- **COLLECTED DATA**
• • • • •

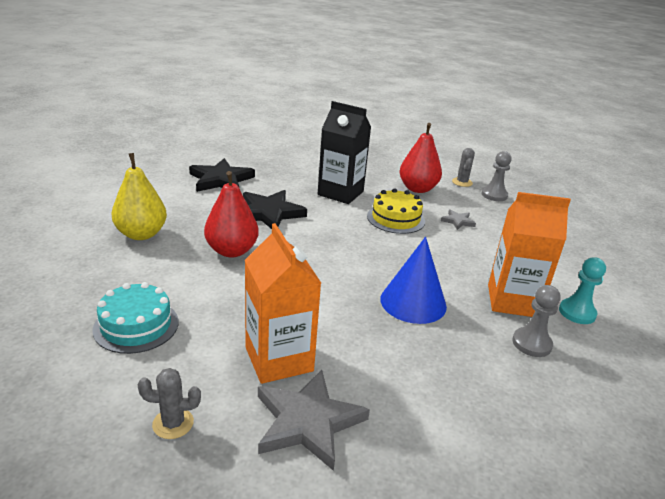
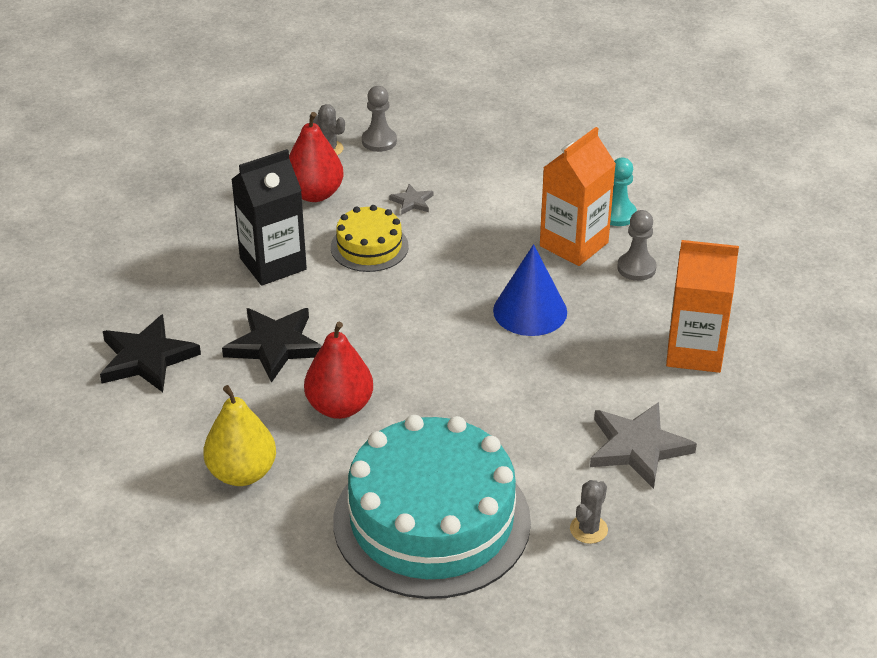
camera: 55 degrees left, 10 degrees up
turquoise cake [92,282,178,354] -> turquoise cake [333,415,531,599], size x2.11
orange carton [245,223,321,384] -> orange carton moved to [666,240,739,373]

• • • • •

- **EXERCISE OBJECTIVE**
The line with "turquoise cake [92,282,178,354]" through the last line of the data: write these out exactly, and no others.

- **ANSWER TO THIS TASK**
turquoise cake [92,282,178,354] -> turquoise cake [333,415,531,599], size x2.11
orange carton [245,223,321,384] -> orange carton moved to [666,240,739,373]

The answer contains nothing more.